**ABOUT THIS TASK**
Every line of the material is to be returned verbatim. Pictures stay out.

+--

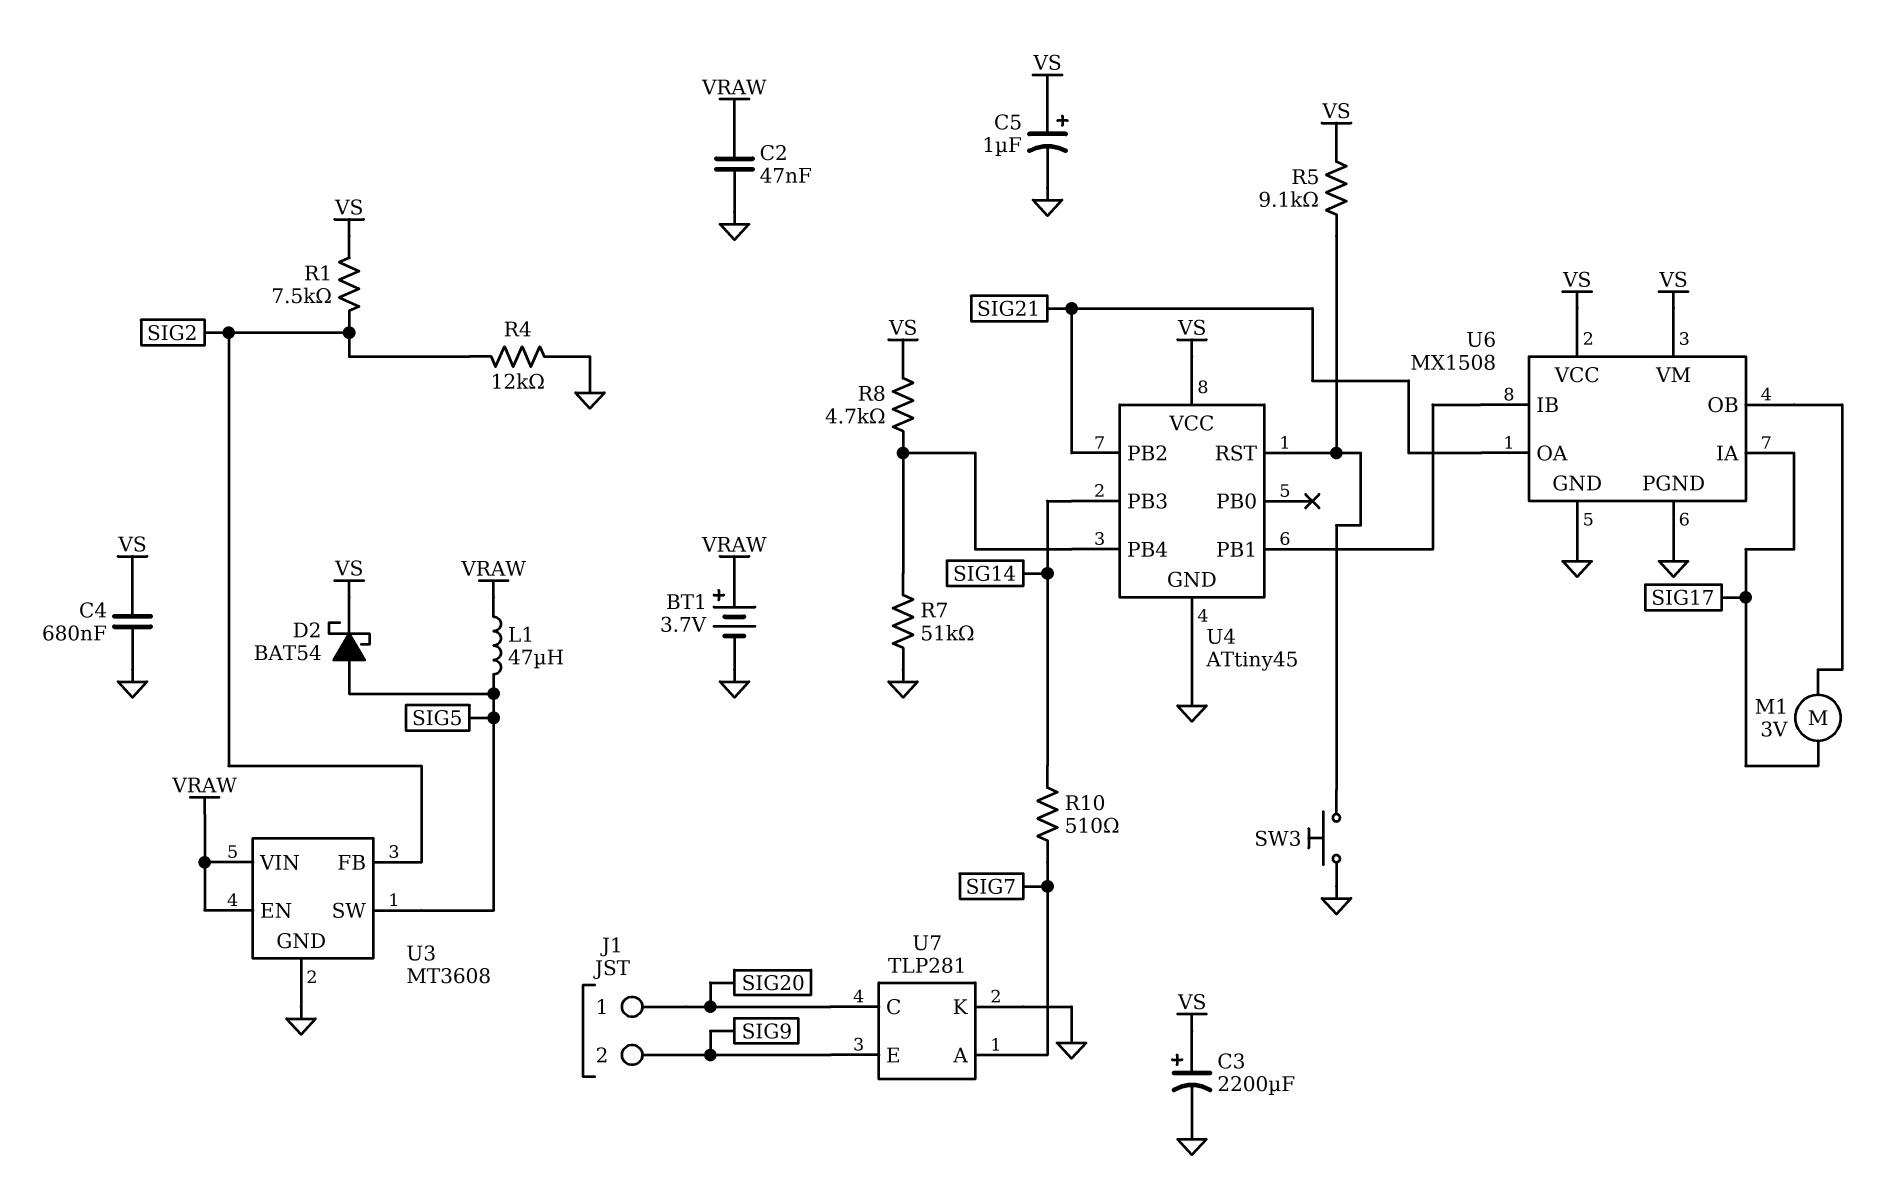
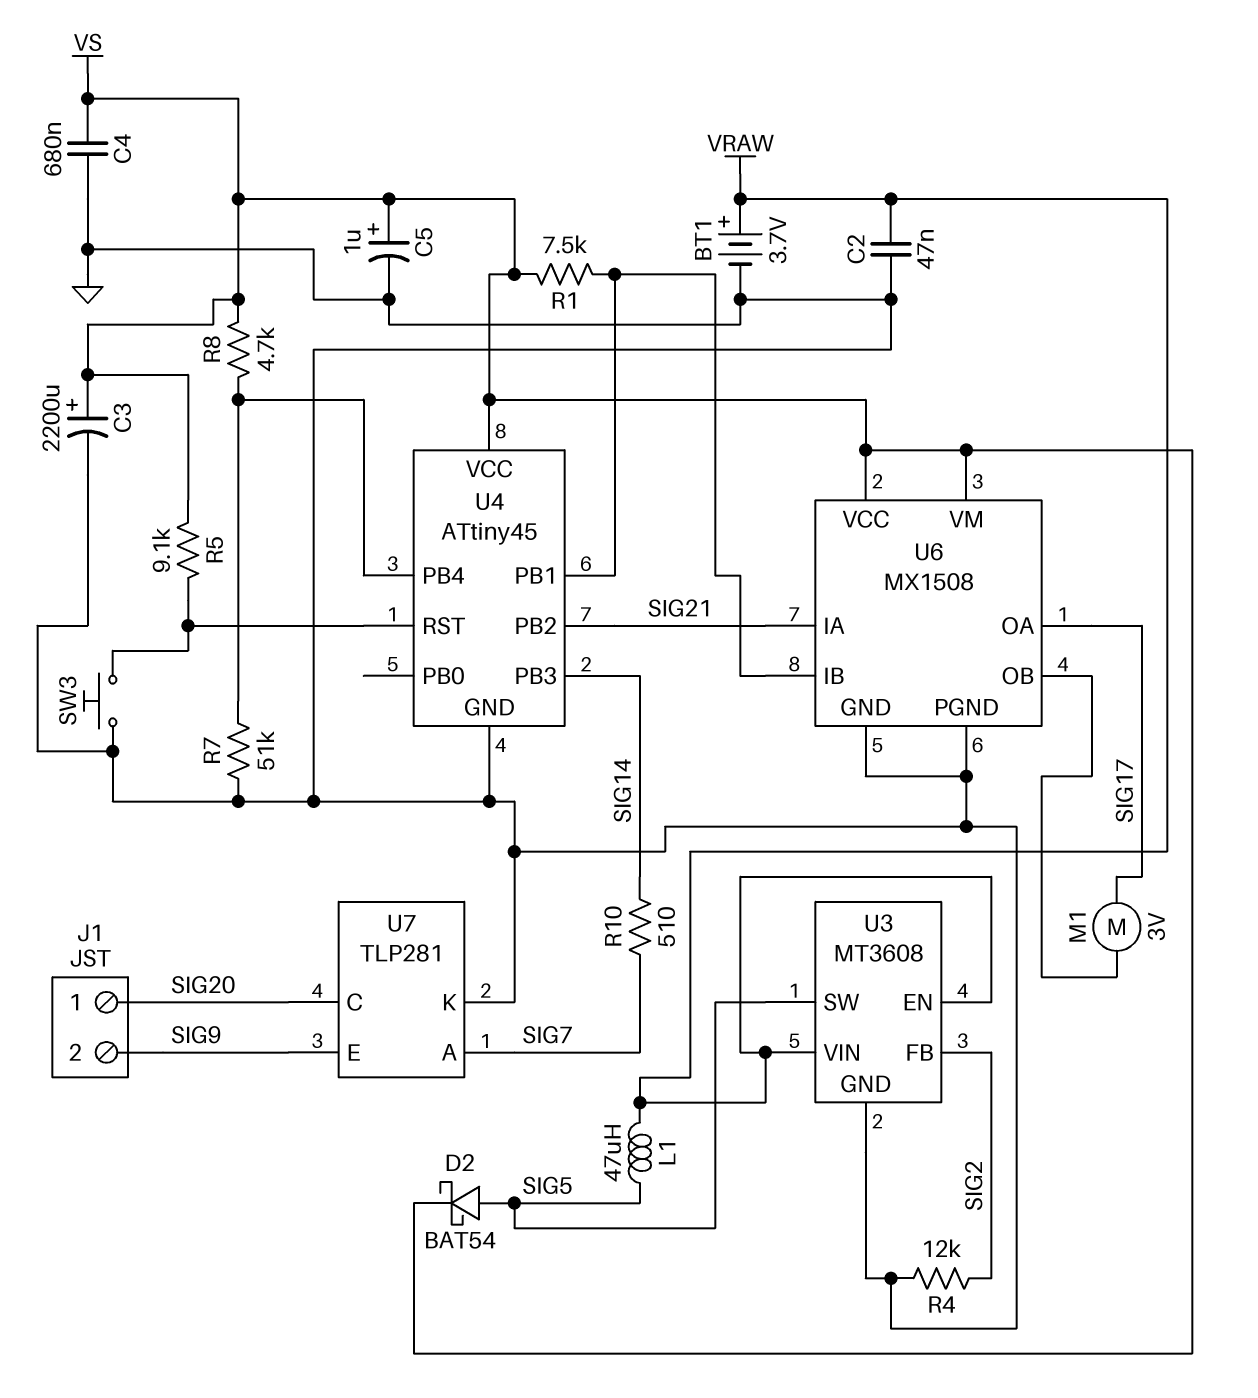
R1: 7.5k (SIG2, VS) -> 7.5k (U4/PB1, VS)
U6 pin IA: SIG17 -> SIG21
U6 pin OA: SIG21 -> SIG17

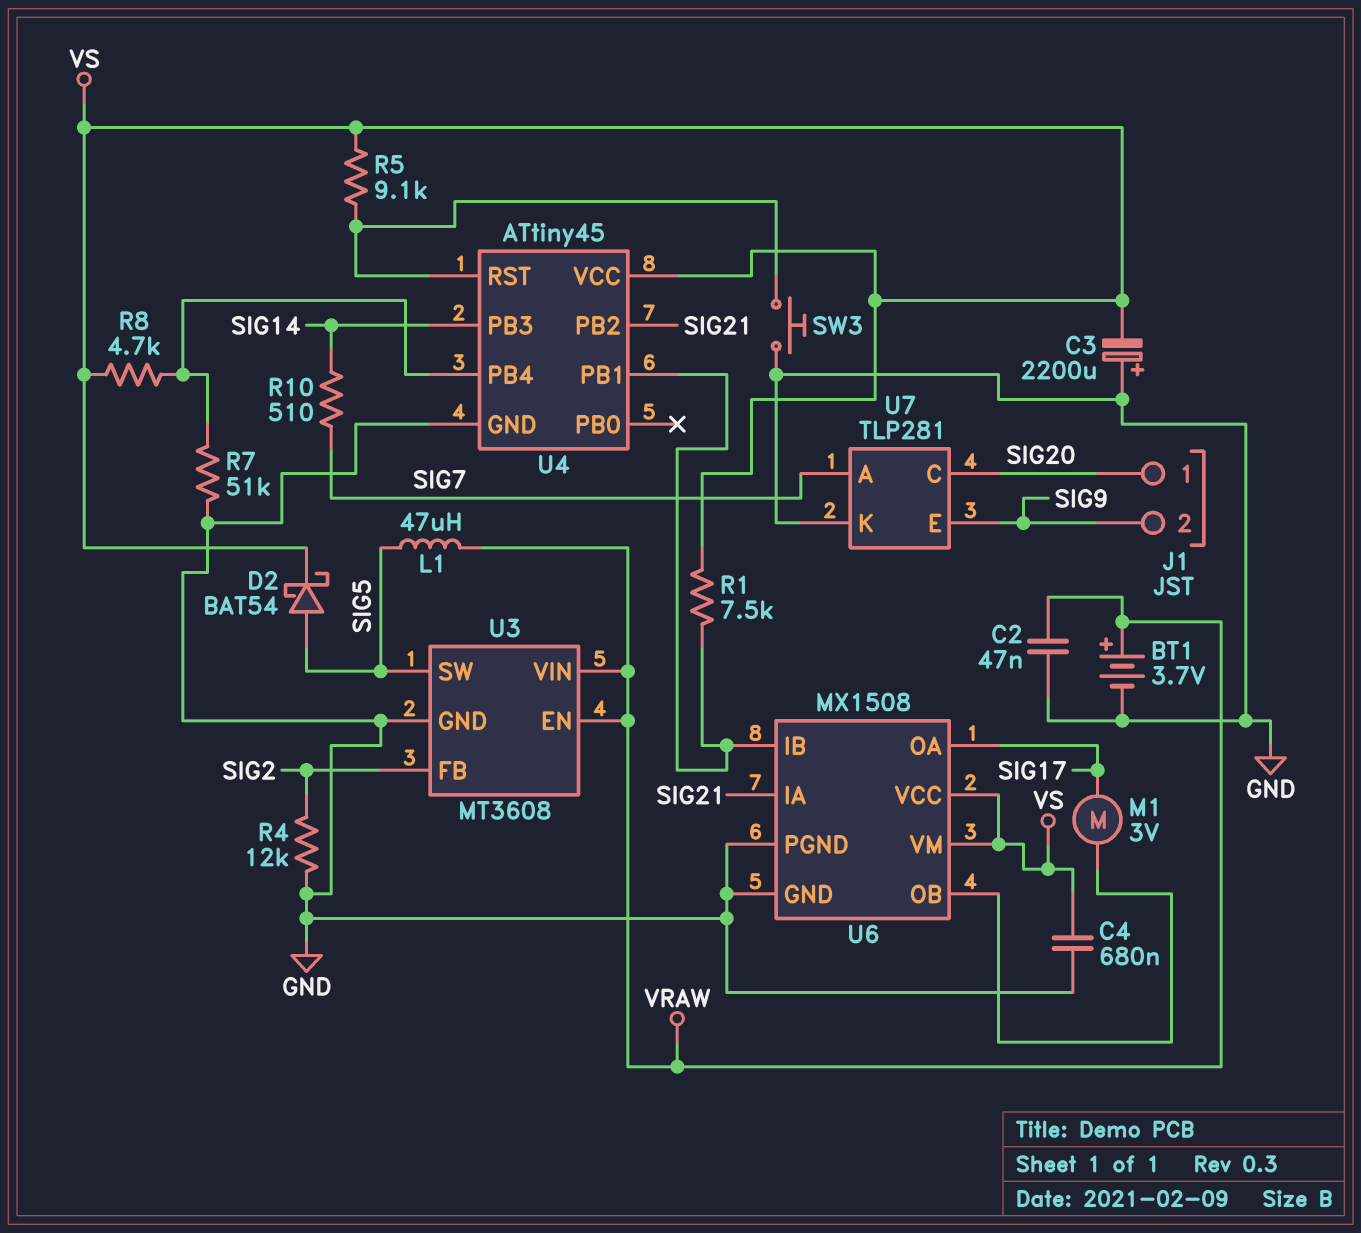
C3: 2200uF (plus VS, minus GND) -> 2200uF (plus GND, minus VS)
C5: 1uF (plus VS, minus GND) -> none

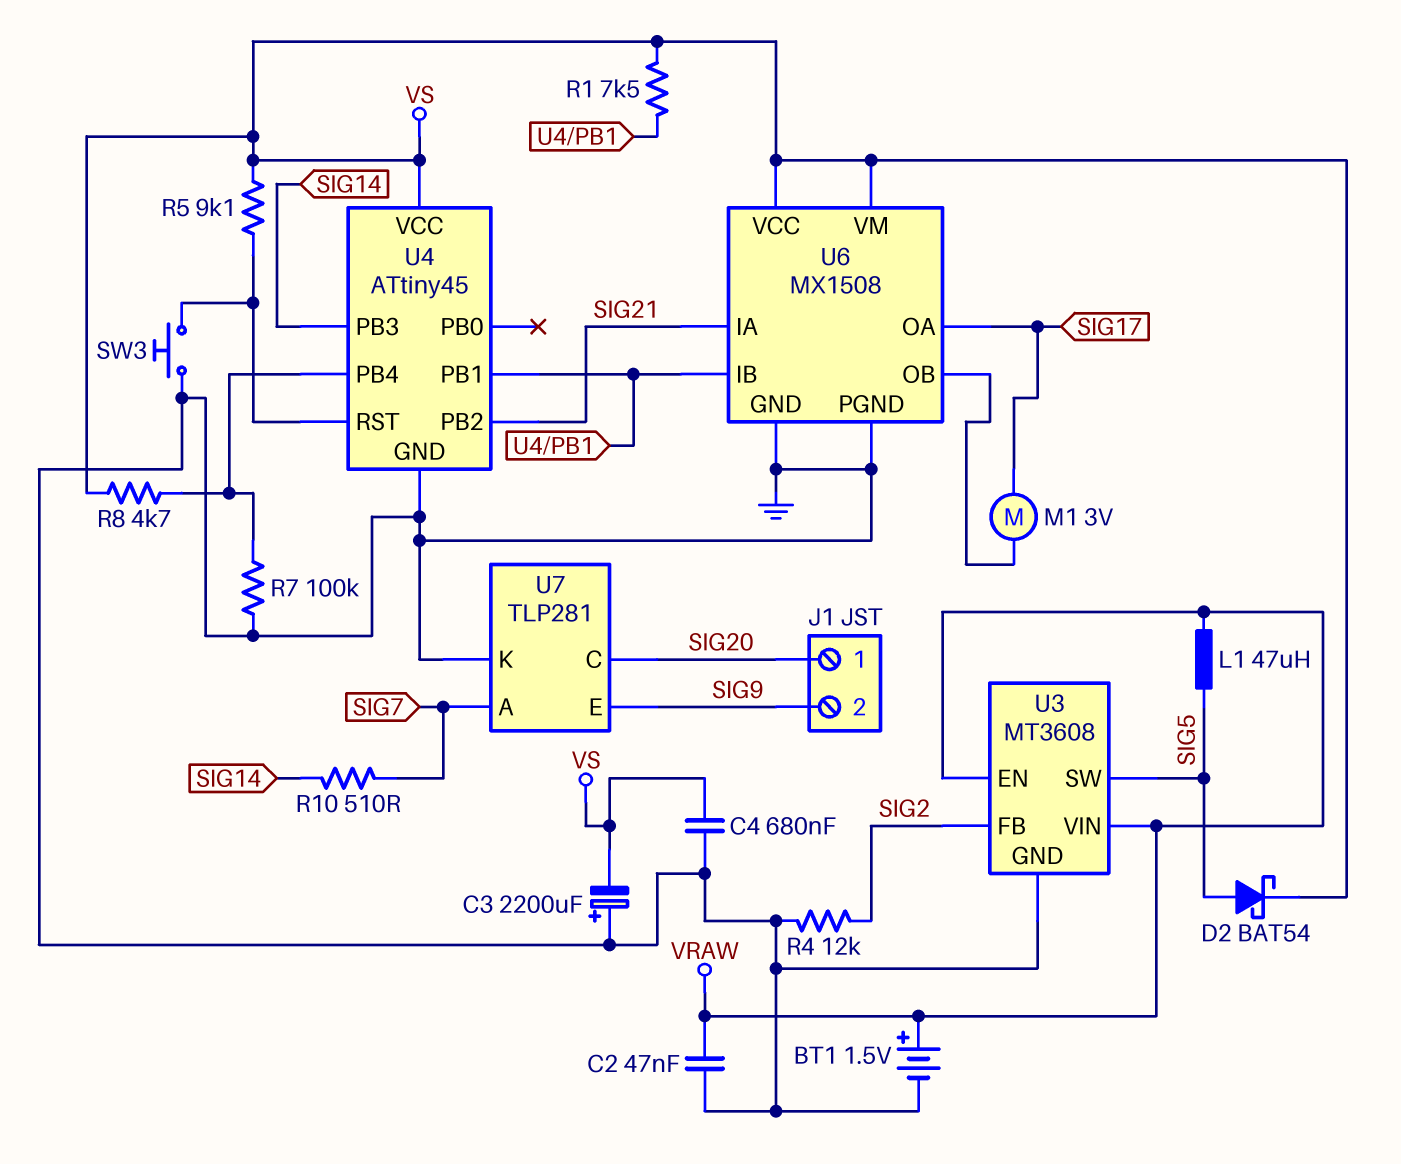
BT1: 3.7V (plus VRAW, minus GND) -> 1.5V (plus VRAW, minus GND)
R7: 51k (GND, U4/PB4) -> 100k (GND, U4/PB4)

+--

**COMPLETED TASK**
R1: 7.5k (SIG2, VS) -> 7.5k (U4/PB1, VS)
U6 pin IA: SIG17 -> SIG21
U6 pin OA: SIG21 -> SIG17

C3: 2200uF (plus VS, minus GND) -> 2200uF (plus GND, minus VS)
C5: 1uF (plus VS, minus GND) -> none

BT1: 3.7V (plus VRAW, minus GND) -> 1.5V (plus VRAW, minus GND)
R7: 51k (GND, U4/PB4) -> 100k (GND, U4/PB4)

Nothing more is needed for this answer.